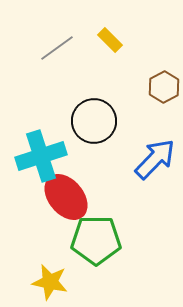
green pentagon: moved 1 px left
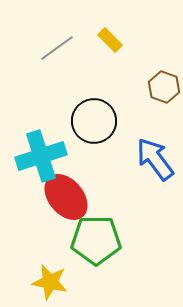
brown hexagon: rotated 12 degrees counterclockwise
blue arrow: rotated 81 degrees counterclockwise
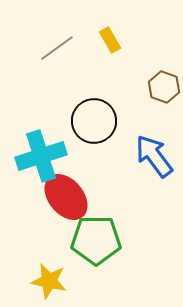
yellow rectangle: rotated 15 degrees clockwise
blue arrow: moved 1 px left, 3 px up
yellow star: moved 1 px left, 1 px up
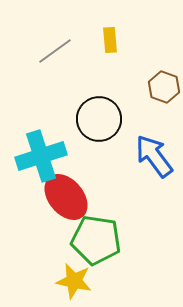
yellow rectangle: rotated 25 degrees clockwise
gray line: moved 2 px left, 3 px down
black circle: moved 5 px right, 2 px up
green pentagon: rotated 9 degrees clockwise
yellow star: moved 25 px right
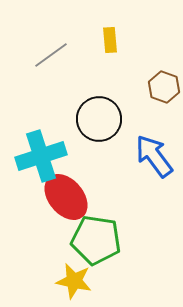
gray line: moved 4 px left, 4 px down
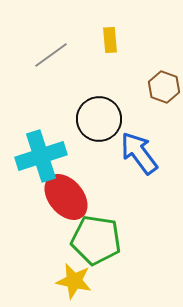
blue arrow: moved 15 px left, 3 px up
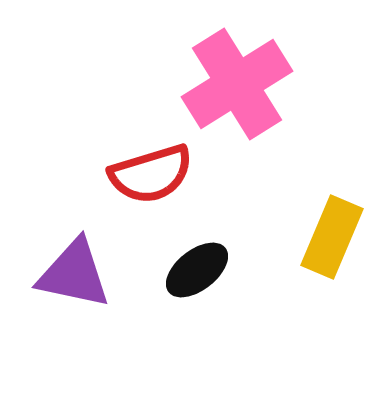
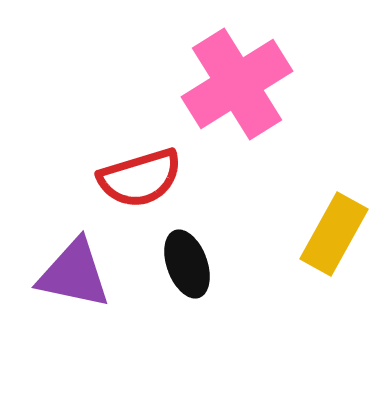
red semicircle: moved 11 px left, 4 px down
yellow rectangle: moved 2 px right, 3 px up; rotated 6 degrees clockwise
black ellipse: moved 10 px left, 6 px up; rotated 72 degrees counterclockwise
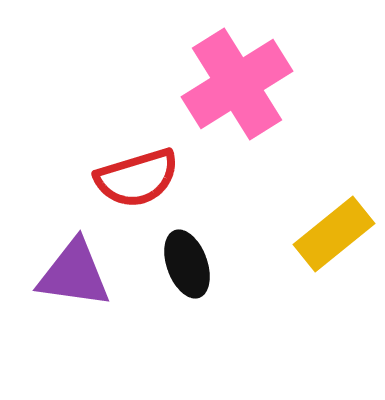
red semicircle: moved 3 px left
yellow rectangle: rotated 22 degrees clockwise
purple triangle: rotated 4 degrees counterclockwise
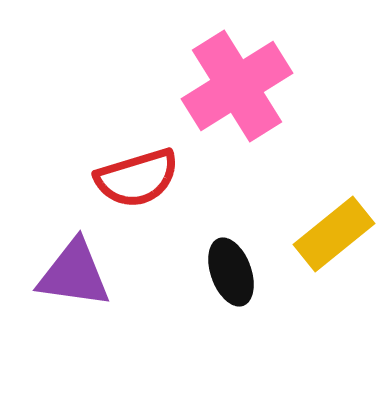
pink cross: moved 2 px down
black ellipse: moved 44 px right, 8 px down
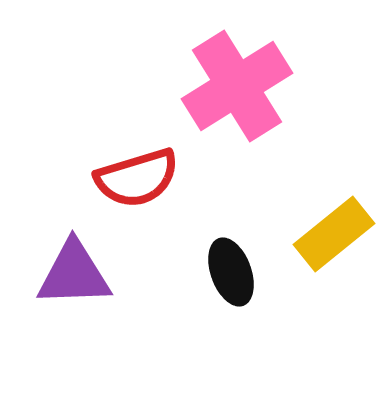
purple triangle: rotated 10 degrees counterclockwise
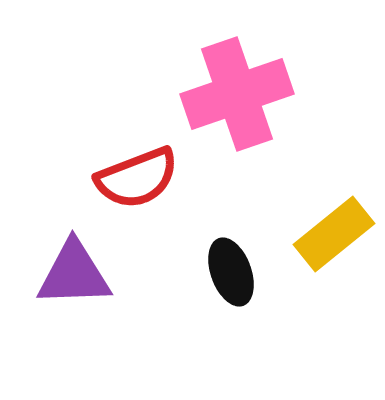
pink cross: moved 8 px down; rotated 13 degrees clockwise
red semicircle: rotated 4 degrees counterclockwise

WHAT IS REQUIRED: Rename "yellow rectangle" to "orange square" in the lines, beginning at the line that has "red semicircle: moved 11 px left, 4 px down" and stopping after the line that has "purple triangle: rotated 4". Leave everything else unchanged, and omit the picture markers.

WRITTEN ANSWER:
red semicircle: moved 11 px left, 4 px down
orange square: moved 2 px right, 3 px up; rotated 6 degrees clockwise
black ellipse: moved 10 px left, 6 px up; rotated 72 degrees counterclockwise
red semicircle: moved 3 px left
orange square: rotated 22 degrees clockwise
purple triangle: rotated 4 degrees counterclockwise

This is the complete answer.